[Layout difference data]
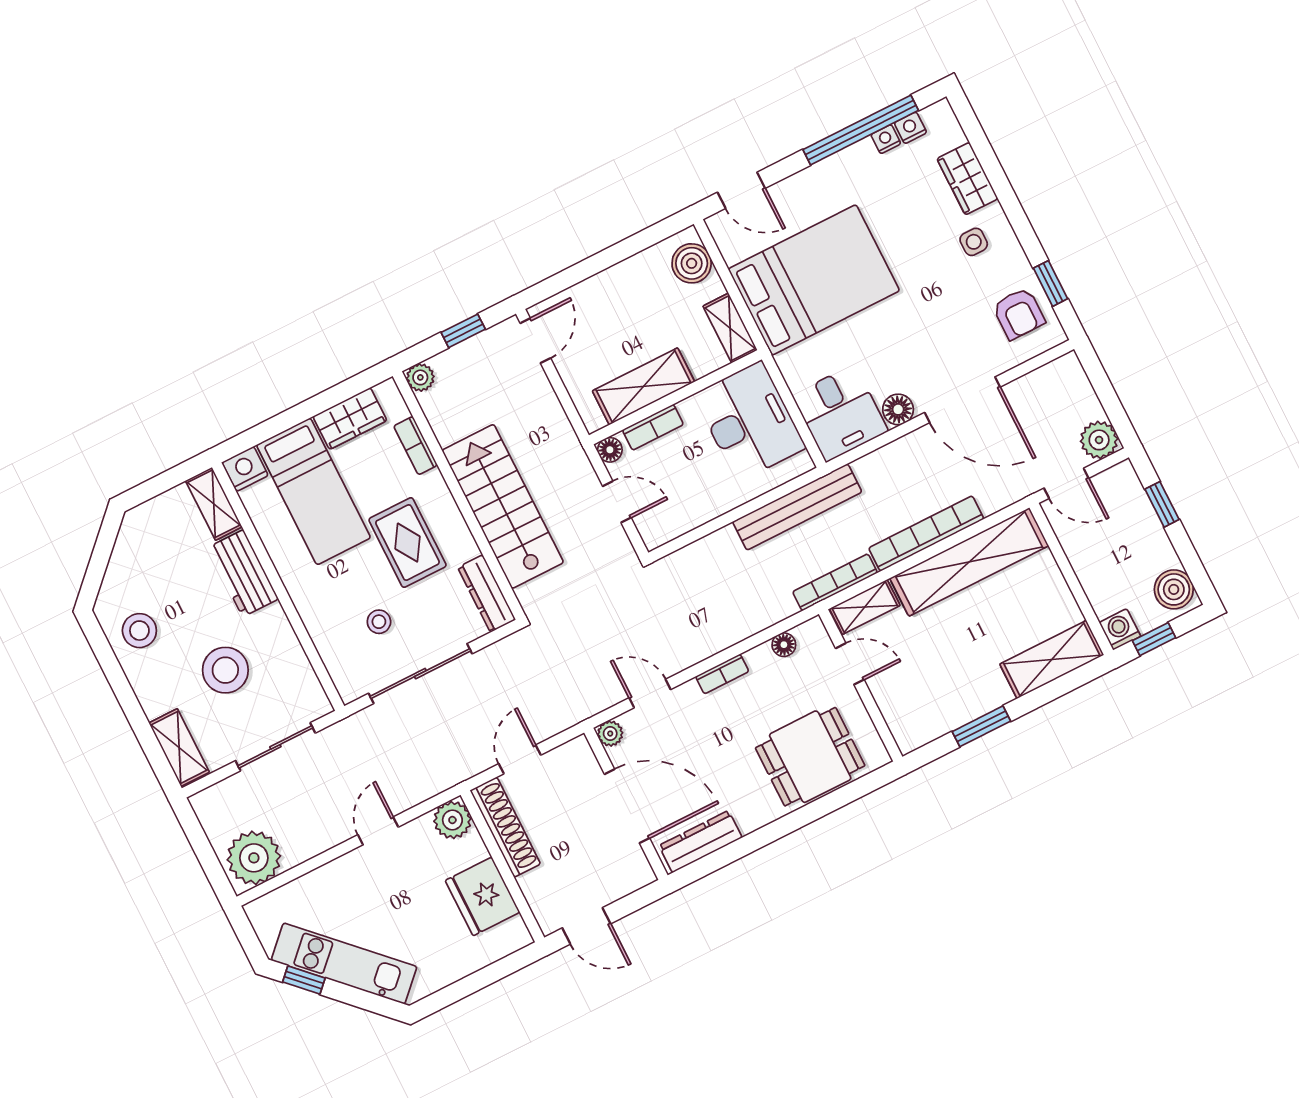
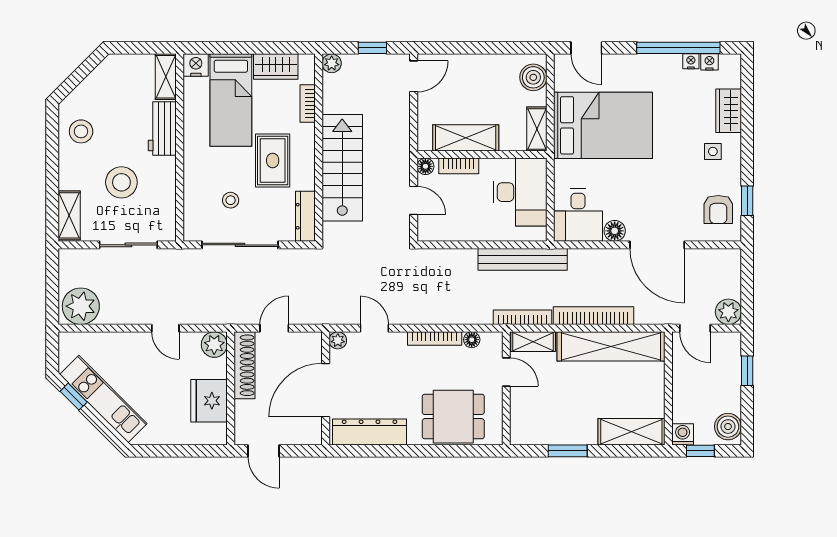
bookcase: (722, 674) -> (435, 339), width x1.56
door: (627, 806) -> (326, 390), swing flipped
door: (378, 831) -> (165, 328), swing flipped
dresser: (701, 842) -> (370, 432), width x1.37, depth x1.24

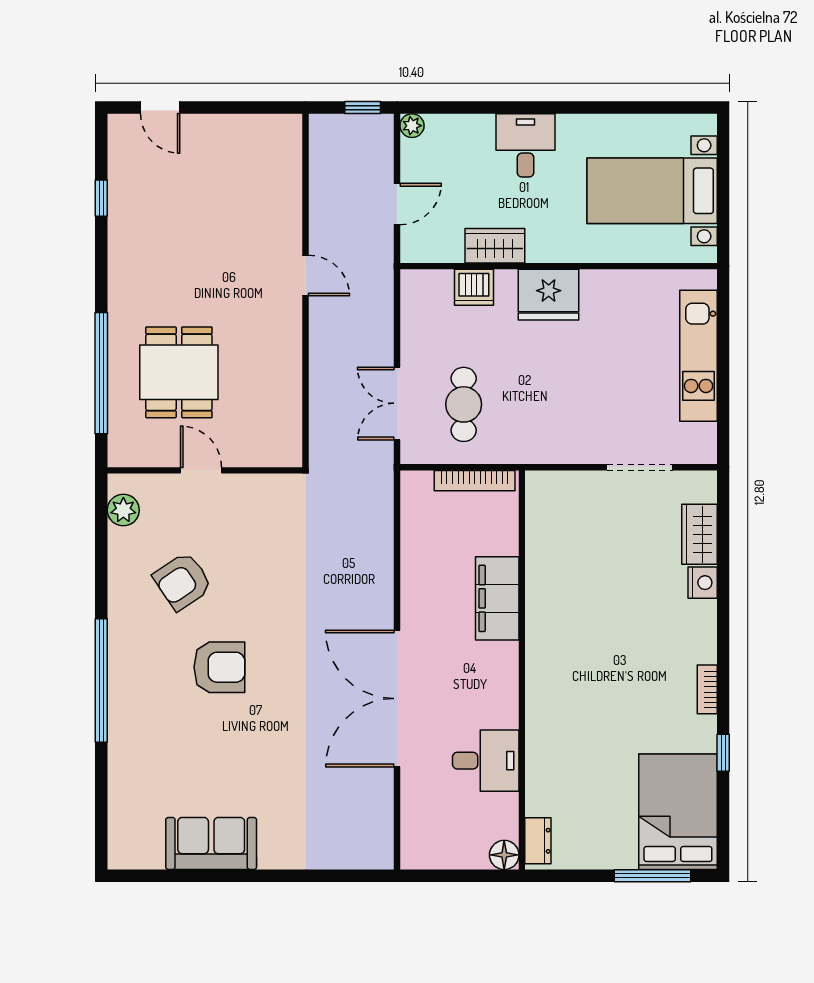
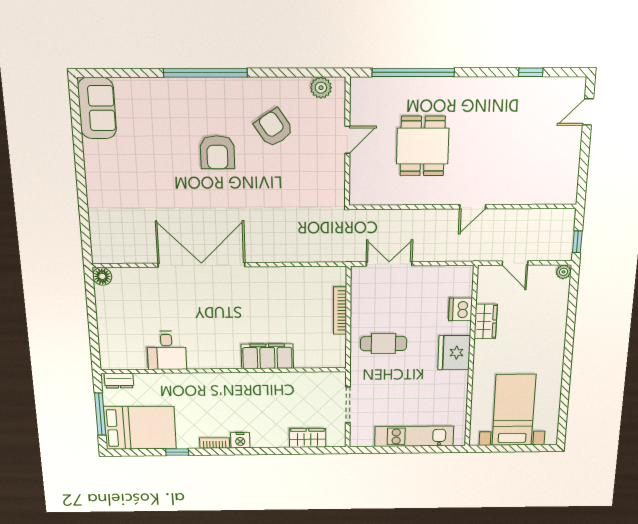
desk: (526, 145) -> (546, 339), removed
dining table: (179, 372) -> (423, 146), moved, turned 90
cafe table: (464, 404) -> (384, 344), moved
nightstand: (703, 583) -> (240, 440), moved
filing cabinet: (497, 598) -> (267, 356), moved
wall: (522, 670) -> (224, 371), moved
desk: (486, 761) -> (167, 350), moved
dresser: (538, 841) -> (119, 381), moved
sofa: (211, 843) -> (97, 108), moved
floor lamp: (504, 855) -> (102, 276), moved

=== TASK DESCRIPTION ===
Restate each line of the records exactly; pictures do not belong in the copy.

=== YOUR SOLUTION ===
bookcase: (722, 674) -> (435, 339), width x1.56
door: (627, 806) -> (326, 390), swing flipped
door: (378, 831) -> (165, 328), swing flipped
dresser: (701, 842) -> (370, 432), width x1.37, depth x1.24

desk: (526, 145) -> (546, 339), removed
dining table: (179, 372) -> (423, 146), moved, turned 90
cafe table: (464, 404) -> (384, 344), moved
nightstand: (703, 583) -> (240, 440), moved
filing cabinet: (497, 598) -> (267, 356), moved
wall: (522, 670) -> (224, 371), moved
desk: (486, 761) -> (167, 350), moved
dresser: (538, 841) -> (119, 381), moved
sofa: (211, 843) -> (97, 108), moved
floor lamp: (504, 855) -> (102, 276), moved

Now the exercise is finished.